Collected data entries
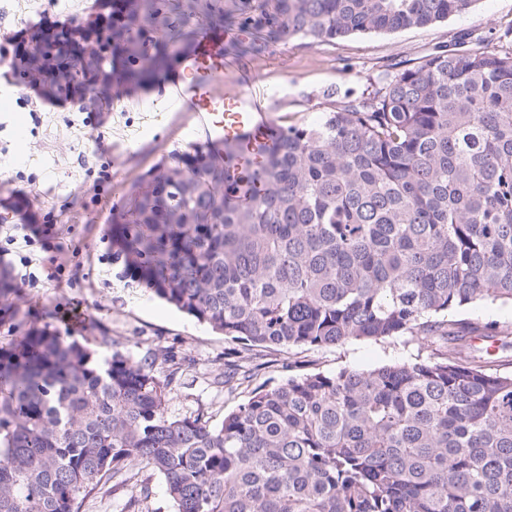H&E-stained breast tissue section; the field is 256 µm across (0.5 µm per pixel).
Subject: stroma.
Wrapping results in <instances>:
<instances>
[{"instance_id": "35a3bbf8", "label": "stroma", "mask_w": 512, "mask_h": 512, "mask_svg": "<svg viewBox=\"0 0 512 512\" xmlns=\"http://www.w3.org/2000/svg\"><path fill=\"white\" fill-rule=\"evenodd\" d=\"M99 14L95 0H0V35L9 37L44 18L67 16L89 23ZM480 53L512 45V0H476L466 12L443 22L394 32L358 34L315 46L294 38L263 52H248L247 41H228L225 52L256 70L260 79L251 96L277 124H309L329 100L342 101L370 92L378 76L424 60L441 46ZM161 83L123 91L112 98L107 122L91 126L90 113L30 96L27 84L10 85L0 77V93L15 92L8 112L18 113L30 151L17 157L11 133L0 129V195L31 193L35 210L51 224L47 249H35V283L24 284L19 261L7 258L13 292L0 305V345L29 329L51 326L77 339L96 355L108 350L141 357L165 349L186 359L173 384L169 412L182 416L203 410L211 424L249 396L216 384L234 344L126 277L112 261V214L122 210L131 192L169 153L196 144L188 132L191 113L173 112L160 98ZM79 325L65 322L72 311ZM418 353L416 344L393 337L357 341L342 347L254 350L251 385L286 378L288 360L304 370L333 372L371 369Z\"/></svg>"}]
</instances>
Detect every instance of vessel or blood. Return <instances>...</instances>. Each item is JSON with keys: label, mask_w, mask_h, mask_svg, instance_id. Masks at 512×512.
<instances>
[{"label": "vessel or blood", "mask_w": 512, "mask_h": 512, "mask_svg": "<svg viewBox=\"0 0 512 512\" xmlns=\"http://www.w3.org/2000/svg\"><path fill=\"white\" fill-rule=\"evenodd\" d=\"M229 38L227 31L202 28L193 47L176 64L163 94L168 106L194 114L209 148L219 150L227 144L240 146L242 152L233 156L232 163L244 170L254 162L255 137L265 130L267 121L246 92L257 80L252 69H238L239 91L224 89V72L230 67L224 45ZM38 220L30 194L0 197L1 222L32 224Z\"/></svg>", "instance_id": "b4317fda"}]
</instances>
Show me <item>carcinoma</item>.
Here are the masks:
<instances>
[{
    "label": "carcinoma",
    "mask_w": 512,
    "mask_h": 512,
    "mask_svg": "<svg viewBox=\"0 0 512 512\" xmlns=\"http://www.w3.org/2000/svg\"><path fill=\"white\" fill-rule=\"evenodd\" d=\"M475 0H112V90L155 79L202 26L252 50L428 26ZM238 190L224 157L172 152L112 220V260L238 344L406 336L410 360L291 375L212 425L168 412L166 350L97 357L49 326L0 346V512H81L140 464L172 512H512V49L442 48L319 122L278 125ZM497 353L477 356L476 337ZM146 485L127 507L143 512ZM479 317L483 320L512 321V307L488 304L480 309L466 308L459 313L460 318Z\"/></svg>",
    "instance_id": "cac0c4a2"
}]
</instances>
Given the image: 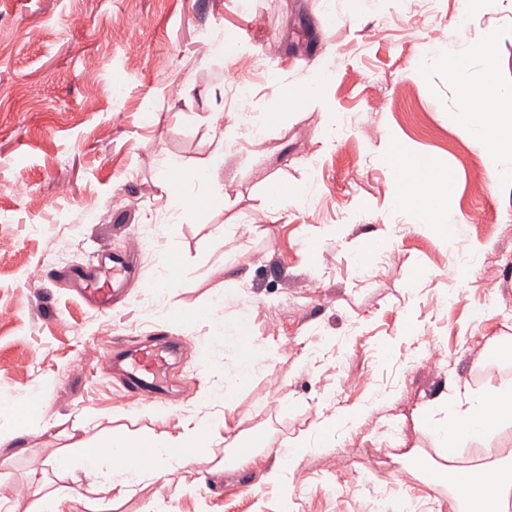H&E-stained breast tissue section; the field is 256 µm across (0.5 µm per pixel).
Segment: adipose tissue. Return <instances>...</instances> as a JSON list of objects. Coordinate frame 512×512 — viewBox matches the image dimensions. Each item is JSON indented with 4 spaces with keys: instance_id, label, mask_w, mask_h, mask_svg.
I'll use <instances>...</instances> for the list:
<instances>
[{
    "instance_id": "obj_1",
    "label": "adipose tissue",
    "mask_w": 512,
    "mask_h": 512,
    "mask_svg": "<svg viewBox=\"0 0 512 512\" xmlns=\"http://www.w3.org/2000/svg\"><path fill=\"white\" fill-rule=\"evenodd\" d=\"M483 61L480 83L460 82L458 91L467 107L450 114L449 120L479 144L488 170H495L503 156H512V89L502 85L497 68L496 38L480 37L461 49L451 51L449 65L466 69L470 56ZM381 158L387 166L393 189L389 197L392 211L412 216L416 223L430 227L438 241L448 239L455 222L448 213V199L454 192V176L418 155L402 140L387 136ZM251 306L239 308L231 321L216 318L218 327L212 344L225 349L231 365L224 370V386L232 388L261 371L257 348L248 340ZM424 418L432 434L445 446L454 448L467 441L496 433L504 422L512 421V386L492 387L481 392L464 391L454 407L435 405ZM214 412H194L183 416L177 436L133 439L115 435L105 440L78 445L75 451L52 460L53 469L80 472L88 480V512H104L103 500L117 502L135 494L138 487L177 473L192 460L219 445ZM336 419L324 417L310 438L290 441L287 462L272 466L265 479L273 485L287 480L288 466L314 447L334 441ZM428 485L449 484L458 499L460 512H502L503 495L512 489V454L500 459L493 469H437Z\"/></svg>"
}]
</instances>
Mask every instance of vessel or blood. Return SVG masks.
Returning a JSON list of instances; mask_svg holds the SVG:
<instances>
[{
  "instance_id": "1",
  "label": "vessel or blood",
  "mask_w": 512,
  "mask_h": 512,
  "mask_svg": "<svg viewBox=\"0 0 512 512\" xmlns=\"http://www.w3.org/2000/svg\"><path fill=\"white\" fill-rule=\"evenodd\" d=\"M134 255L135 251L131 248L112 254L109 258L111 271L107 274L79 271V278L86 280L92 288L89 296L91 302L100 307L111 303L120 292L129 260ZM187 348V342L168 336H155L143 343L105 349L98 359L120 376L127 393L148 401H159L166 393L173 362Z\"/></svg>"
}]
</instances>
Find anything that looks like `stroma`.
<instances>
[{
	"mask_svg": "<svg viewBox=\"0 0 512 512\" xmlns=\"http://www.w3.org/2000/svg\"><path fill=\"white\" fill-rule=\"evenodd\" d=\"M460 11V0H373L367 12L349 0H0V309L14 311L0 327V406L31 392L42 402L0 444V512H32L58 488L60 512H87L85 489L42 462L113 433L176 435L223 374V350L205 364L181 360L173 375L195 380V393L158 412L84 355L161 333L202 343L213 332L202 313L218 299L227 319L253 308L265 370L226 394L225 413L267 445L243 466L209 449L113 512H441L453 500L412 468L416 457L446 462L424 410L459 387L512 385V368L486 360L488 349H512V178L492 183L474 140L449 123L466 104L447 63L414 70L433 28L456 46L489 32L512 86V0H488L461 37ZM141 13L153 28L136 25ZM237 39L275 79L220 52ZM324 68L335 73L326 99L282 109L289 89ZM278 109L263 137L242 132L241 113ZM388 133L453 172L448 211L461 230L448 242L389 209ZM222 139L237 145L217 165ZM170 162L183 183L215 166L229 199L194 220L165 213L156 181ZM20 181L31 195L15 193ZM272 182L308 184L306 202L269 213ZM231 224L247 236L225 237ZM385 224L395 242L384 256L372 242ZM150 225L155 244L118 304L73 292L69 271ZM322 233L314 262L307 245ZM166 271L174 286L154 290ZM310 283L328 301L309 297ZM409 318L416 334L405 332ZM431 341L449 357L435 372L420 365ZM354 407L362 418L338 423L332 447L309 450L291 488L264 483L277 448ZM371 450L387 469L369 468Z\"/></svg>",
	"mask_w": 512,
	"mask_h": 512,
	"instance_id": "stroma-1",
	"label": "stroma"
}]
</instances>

§ **Short task**
Give again only the lines starting at the one that contains "Find anything that" and running to the end of the data.

§ **The answer**
Find anything that looks like `stroma`.
<instances>
[{
	"mask_svg": "<svg viewBox=\"0 0 512 512\" xmlns=\"http://www.w3.org/2000/svg\"><path fill=\"white\" fill-rule=\"evenodd\" d=\"M460 11V0H373L367 12L349 0H0V309L14 311L0 327V406L31 392L42 402L0 444V512H32L58 488L60 512H87L85 489L42 462L113 433L176 435L223 374V350L205 364L181 360L173 375L195 380V393L158 412L84 355L161 333L202 343L213 332L202 313L218 299L227 319L253 308L265 370L226 394L225 413L267 445L243 466L209 449L113 512H441L453 500L412 468L416 457L446 462L424 410L459 387L512 385V368L486 360L488 349H512V178L492 183L474 140L449 123L466 104L447 63L414 70L433 28L456 46L489 32L512 86V0H488L461 37ZM141 13L153 28L136 25ZM237 39L275 79L220 52ZM324 68L335 73L326 99L282 109L289 89ZM278 109L263 137L242 132L241 113ZM388 133L453 172L448 211L461 230L448 242L389 209ZM222 139L237 145L217 165ZM170 162L183 183L215 166L229 199L194 220L165 213L156 181ZM20 181L31 195L15 193ZM272 182L308 184L306 202L269 213ZM231 224L247 236L225 237ZM385 224L395 242L384 256L372 242ZM150 225L155 244L118 304L73 292L69 271ZM322 233L314 262L307 245ZM166 271L174 286L154 290ZM310 283L328 301L309 297ZM409 318L416 334L405 332ZM431 341L449 357L435 372L420 365ZM354 407L362 418L338 423L332 447L309 450L291 488L264 483L277 448ZM371 450L387 469L369 468Z\"/></svg>",
	"mask_w": 512,
	"mask_h": 512,
	"instance_id": "stroma-1",
	"label": "stroma"
}]
</instances>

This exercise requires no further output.